[Extracted data entries]
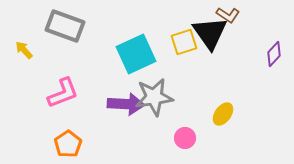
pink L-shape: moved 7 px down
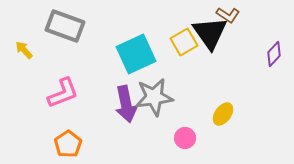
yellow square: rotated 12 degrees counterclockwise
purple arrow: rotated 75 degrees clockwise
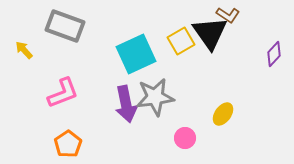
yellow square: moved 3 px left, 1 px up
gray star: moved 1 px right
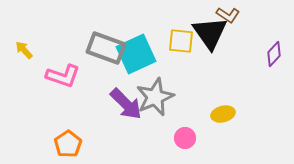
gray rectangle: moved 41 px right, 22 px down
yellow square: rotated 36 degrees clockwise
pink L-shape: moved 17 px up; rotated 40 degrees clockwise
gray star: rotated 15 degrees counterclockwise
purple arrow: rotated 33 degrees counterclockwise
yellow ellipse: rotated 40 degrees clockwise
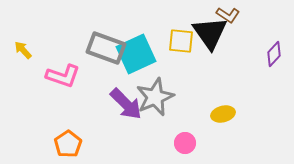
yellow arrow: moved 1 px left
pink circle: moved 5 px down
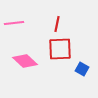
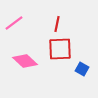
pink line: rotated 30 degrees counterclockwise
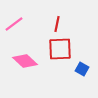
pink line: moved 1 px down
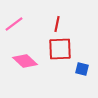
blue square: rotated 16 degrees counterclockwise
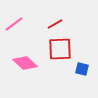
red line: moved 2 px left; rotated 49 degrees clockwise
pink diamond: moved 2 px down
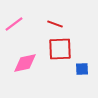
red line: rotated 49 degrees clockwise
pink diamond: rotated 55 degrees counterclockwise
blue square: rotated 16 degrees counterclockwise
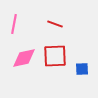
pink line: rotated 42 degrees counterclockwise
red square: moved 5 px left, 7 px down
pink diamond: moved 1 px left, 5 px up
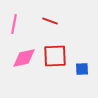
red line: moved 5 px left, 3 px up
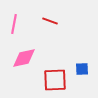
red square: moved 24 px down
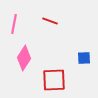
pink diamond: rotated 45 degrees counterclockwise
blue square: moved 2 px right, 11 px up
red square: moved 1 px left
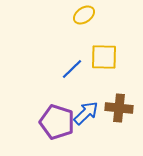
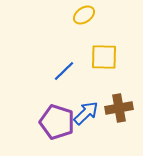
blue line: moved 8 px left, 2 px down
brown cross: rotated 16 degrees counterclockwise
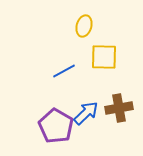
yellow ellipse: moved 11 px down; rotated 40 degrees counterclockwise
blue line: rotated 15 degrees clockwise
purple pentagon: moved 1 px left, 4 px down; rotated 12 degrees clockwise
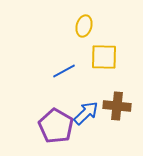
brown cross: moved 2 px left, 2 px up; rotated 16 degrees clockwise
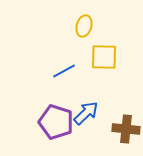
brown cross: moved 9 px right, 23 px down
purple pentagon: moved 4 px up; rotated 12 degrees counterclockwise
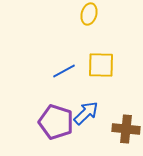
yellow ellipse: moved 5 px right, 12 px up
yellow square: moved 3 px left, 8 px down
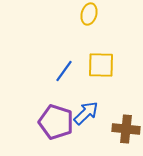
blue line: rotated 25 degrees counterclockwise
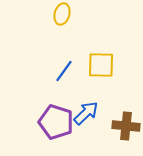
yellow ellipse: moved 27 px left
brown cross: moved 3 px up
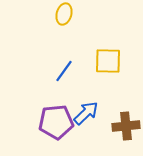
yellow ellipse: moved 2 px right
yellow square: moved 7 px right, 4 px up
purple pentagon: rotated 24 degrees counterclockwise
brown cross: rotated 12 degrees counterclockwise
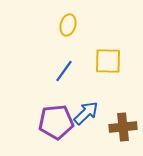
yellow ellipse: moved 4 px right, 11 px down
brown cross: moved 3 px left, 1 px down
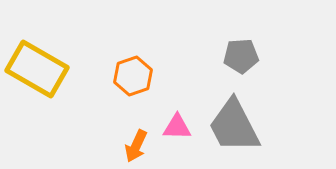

● TASK TO COMPLETE:
Update the listing so that "pink diamond" becomes "green diamond" everywhere, with every other line unchanged. Leave the picture lines out of your answer.

● COMPLETE RESPONSE:
pink L-shape: moved 7 px down
yellow square: rotated 12 degrees counterclockwise
purple arrow: rotated 75 degrees clockwise
yellow square: moved 3 px left, 1 px up
gray star: moved 1 px right
gray rectangle: moved 41 px right, 22 px down
yellow square: rotated 36 degrees clockwise
pink L-shape: moved 17 px up; rotated 40 degrees clockwise
gray star: rotated 15 degrees counterclockwise
purple arrow: rotated 33 degrees counterclockwise
yellow ellipse: rotated 40 degrees clockwise
yellow arrow: moved 1 px left
pink circle: moved 5 px down
pink line: rotated 30 degrees counterclockwise
pink line: moved 1 px down
blue square: rotated 16 degrees counterclockwise
red line: moved 2 px left; rotated 49 degrees clockwise
green diamond: moved 2 px down
red line: rotated 49 degrees clockwise
green diamond: rotated 55 degrees counterclockwise
blue square: rotated 16 degrees counterclockwise
pink line: rotated 42 degrees counterclockwise
red square: moved 5 px left, 7 px down
green diamond: moved 1 px left, 5 px up
red line: moved 5 px left, 3 px up
red square: moved 24 px down
green diamond: rotated 45 degrees counterclockwise
blue square: moved 2 px right, 11 px up
red square: moved 1 px left
blue line: moved 8 px left, 2 px down
brown cross: rotated 16 degrees counterclockwise
yellow ellipse: moved 11 px down; rotated 40 degrees counterclockwise
blue line: rotated 15 degrees clockwise
purple pentagon: moved 1 px left, 4 px down; rotated 12 degrees clockwise
brown cross: moved 2 px left, 2 px up; rotated 16 degrees clockwise
brown cross: moved 9 px right, 23 px down
purple pentagon: moved 4 px up; rotated 12 degrees counterclockwise
yellow ellipse: moved 5 px right, 12 px up
yellow square: moved 3 px left, 8 px down
blue line: rotated 25 degrees counterclockwise
yellow ellipse: moved 27 px left
brown cross: moved 3 px up
yellow ellipse: moved 2 px right
yellow square: moved 7 px right, 4 px up
purple pentagon: rotated 24 degrees counterclockwise
brown cross: rotated 12 degrees counterclockwise
yellow ellipse: moved 4 px right, 11 px down
brown cross: moved 3 px left, 1 px down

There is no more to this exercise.